• [Activity]: Reproduce the listing in full, pictures excluded.
Data shown Start Marker
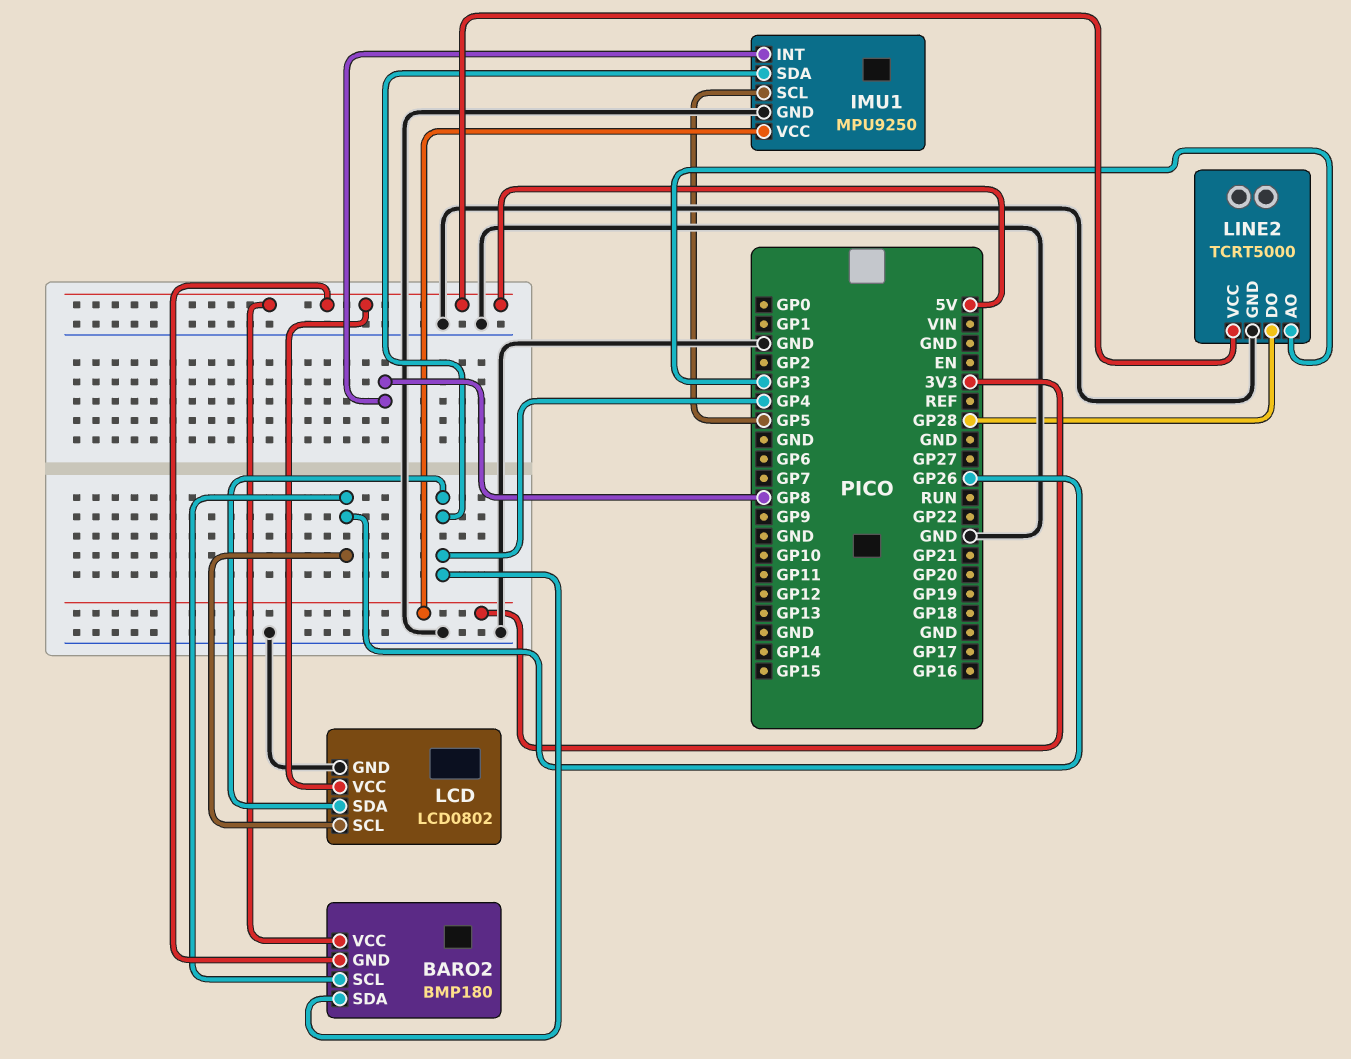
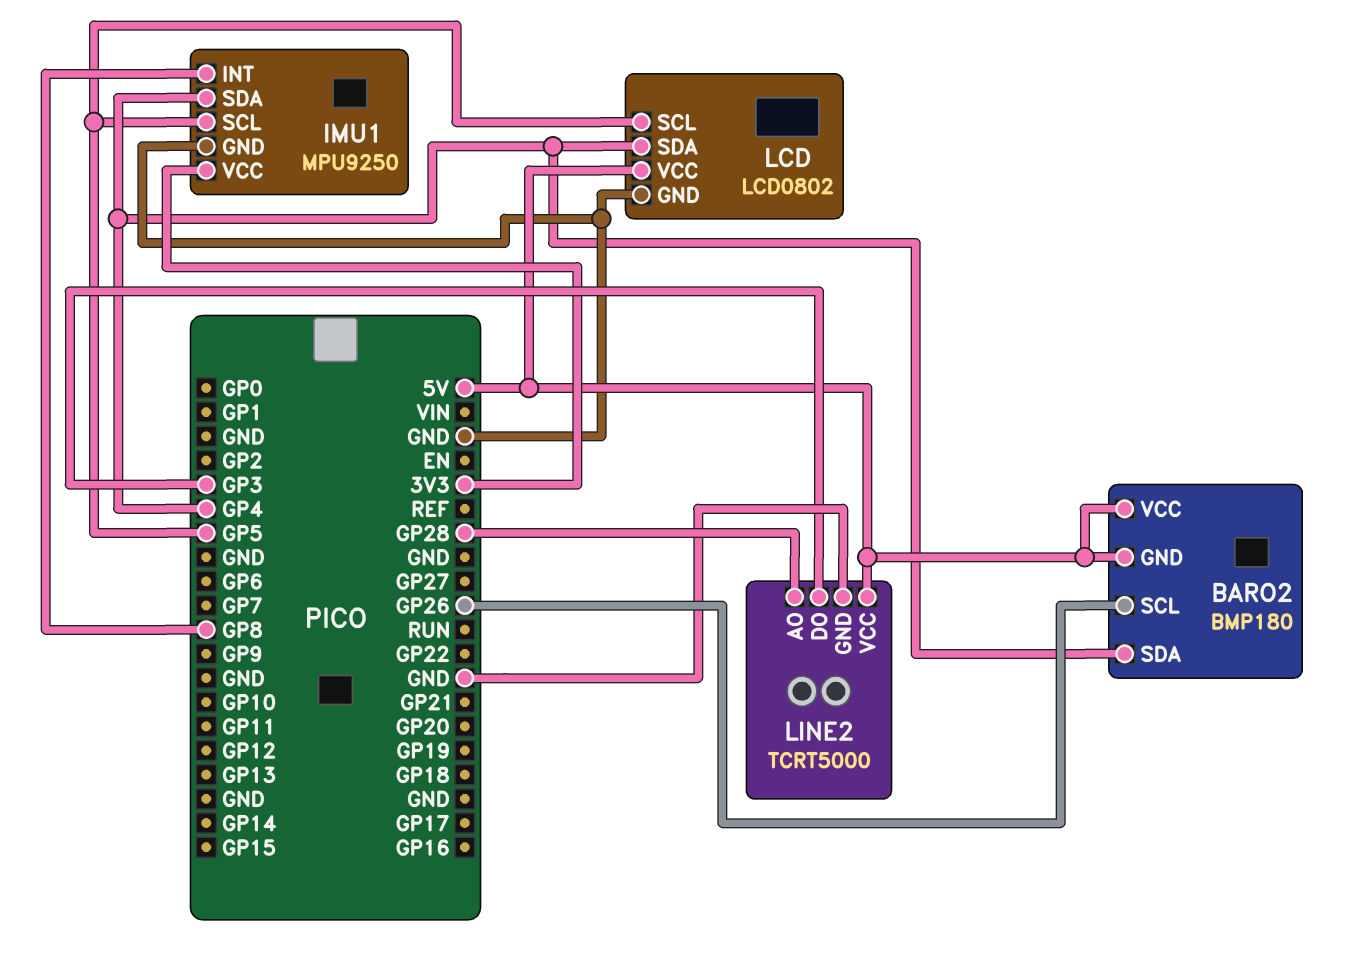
LCD pin SCL: GP26 -> GP5
LINE2 pin AO: GP3 -> GP28
LINE2 pin DO: GP28 -> GP3

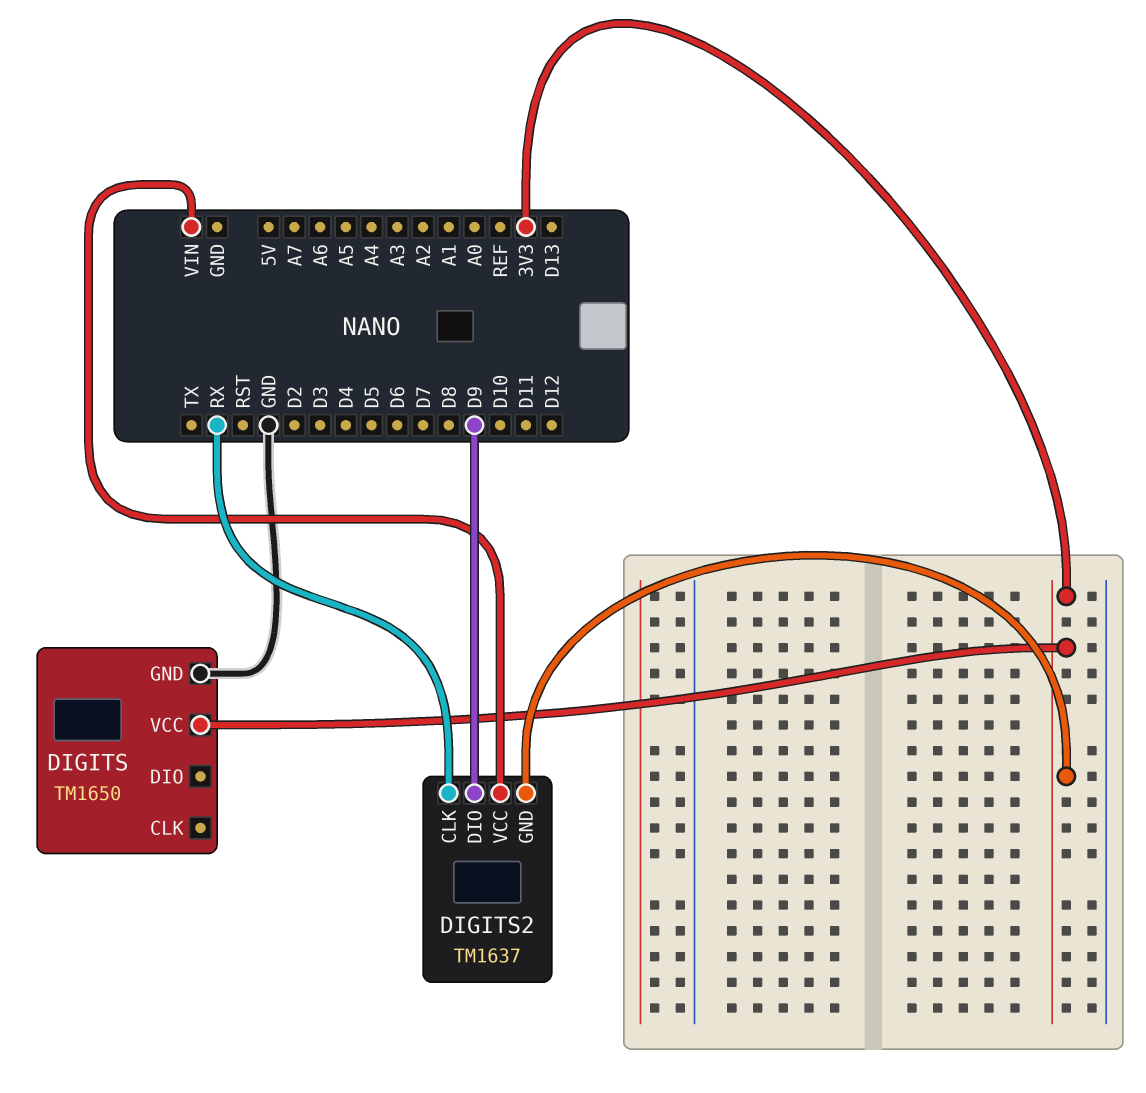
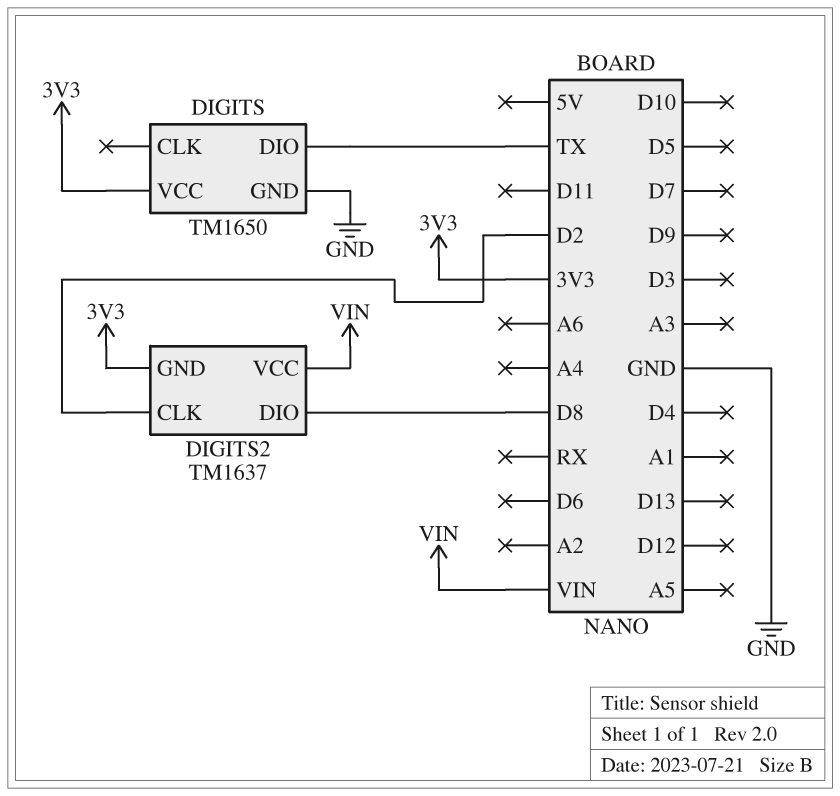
DIGITS pin DIO: none -> TX
DIGITS2 pin CLK: RX -> D2
DIGITS2 pin DIO: D9 -> D8

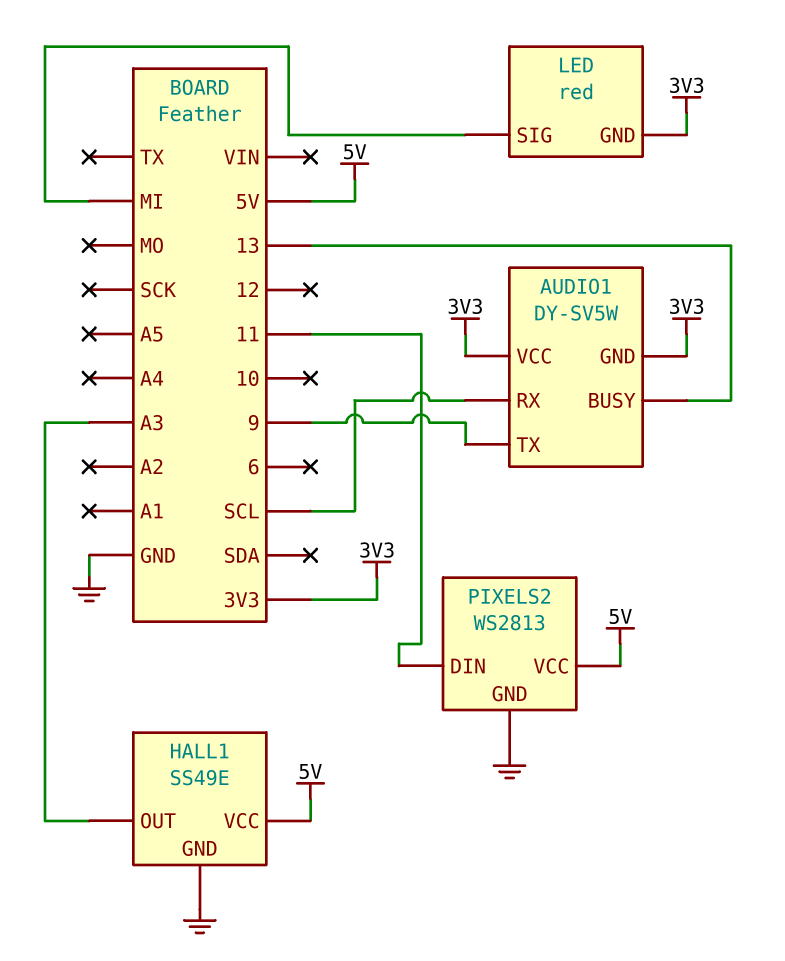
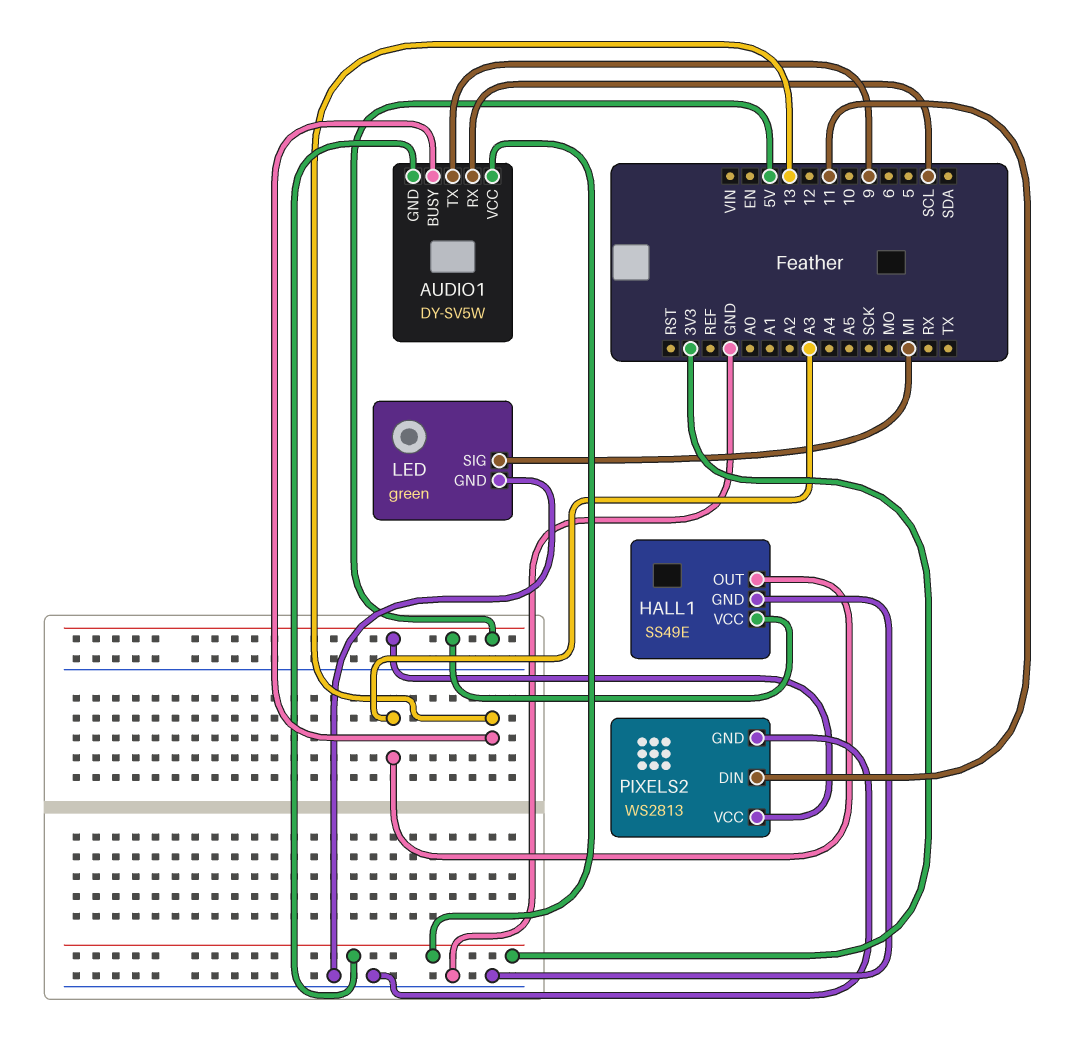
LED: red -> green
LED pin GND: 3V3 -> GND

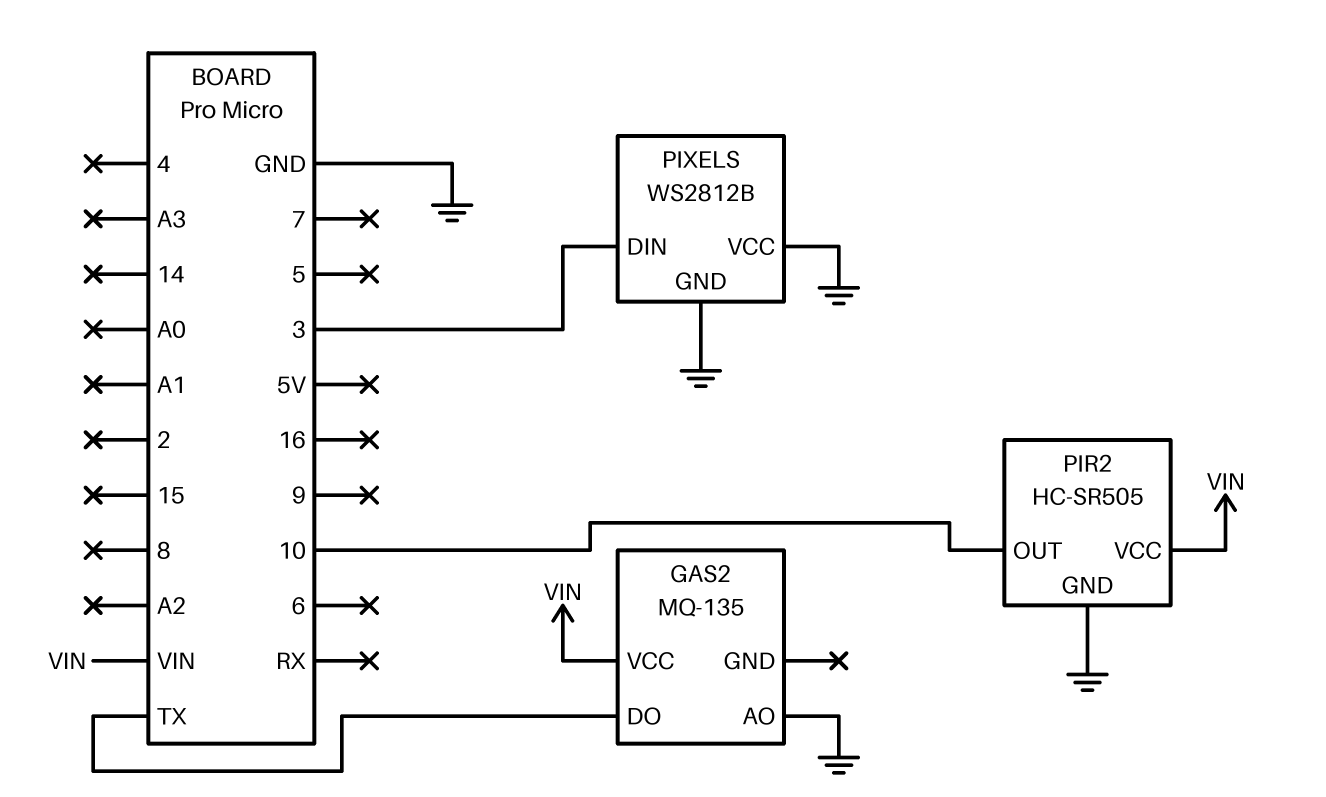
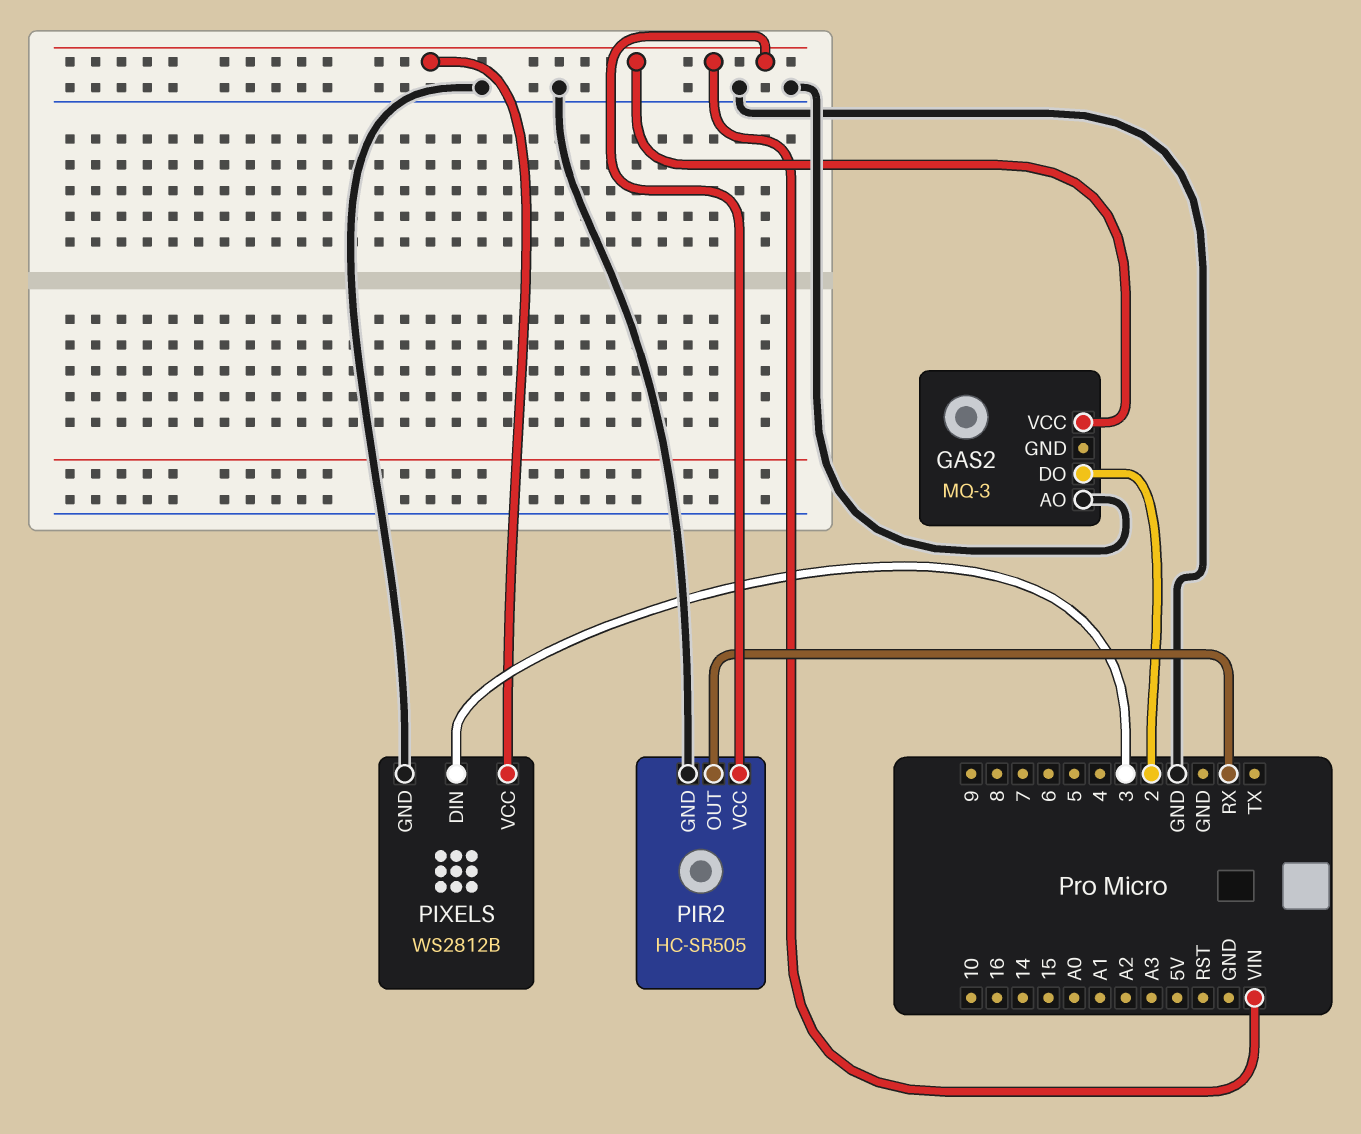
GAS2: MQ-135 -> MQ-3
GAS2 pin DO: TX -> 2
PIR2 pin OUT: 10 -> RX
PIXELS pin VCC: GND -> VIN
Data shown End Marker
• [Expected answer]:
LCD pin SCL: GP26 -> GP5
LINE2 pin AO: GP3 -> GP28
LINE2 pin DO: GP28 -> GP3

DIGITS pin DIO: none -> TX
DIGITS2 pin CLK: RX -> D2
DIGITS2 pin DIO: D9 -> D8

LED: red -> green
LED pin GND: 3V3 -> GND

GAS2: MQ-135 -> MQ-3
GAS2 pin DO: TX -> 2
PIR2 pin OUT: 10 -> RX
PIXELS pin VCC: GND -> VIN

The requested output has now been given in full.